--- START ---

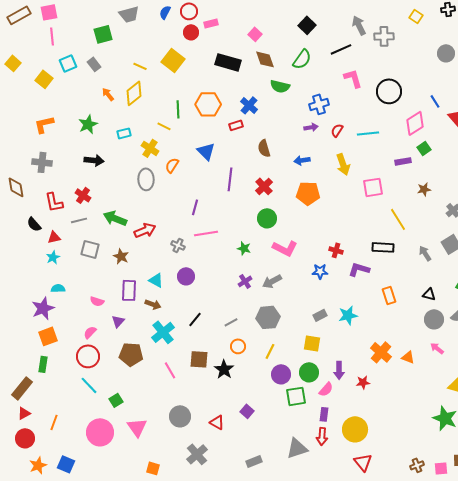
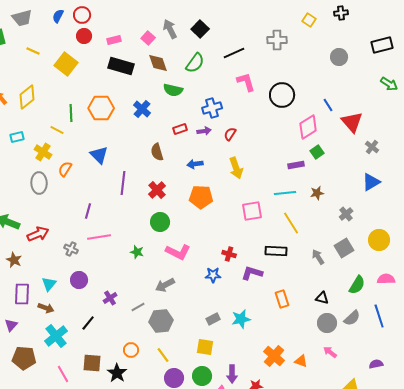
pink rectangle: (211, 23) -> (114, 40), moved
gray arrow: (359, 25) -> (170, 29), moved
yellow line: (140, 66) -> (33, 51), moved
red rectangle: (236, 125) -> (180, 129), moved
cyan line: (368, 133) -> (285, 193), moved
pink square: (373, 187) -> (252, 211), moved
cyan triangle: (156, 280) -> (49, 284), turned 42
purple cross: (245, 281) -> (110, 298), moved
gray line: (231, 322) -> (138, 307), moved
yellow line: (270, 351) -> (163, 355), turned -63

--- END ---

* [Directions]
Instructions for the listing above: set down every entry exactly and drop any image.

* [Response to this exercise]
pink rectangle: (211, 23) -> (114, 40), moved
gray arrow: (359, 25) -> (170, 29), moved
yellow line: (140, 66) -> (33, 51), moved
red rectangle: (236, 125) -> (180, 129), moved
cyan line: (368, 133) -> (285, 193), moved
pink square: (373, 187) -> (252, 211), moved
cyan triangle: (156, 280) -> (49, 284), turned 42
purple cross: (245, 281) -> (110, 298), moved
gray line: (231, 322) -> (138, 307), moved
yellow line: (270, 351) -> (163, 355), turned -63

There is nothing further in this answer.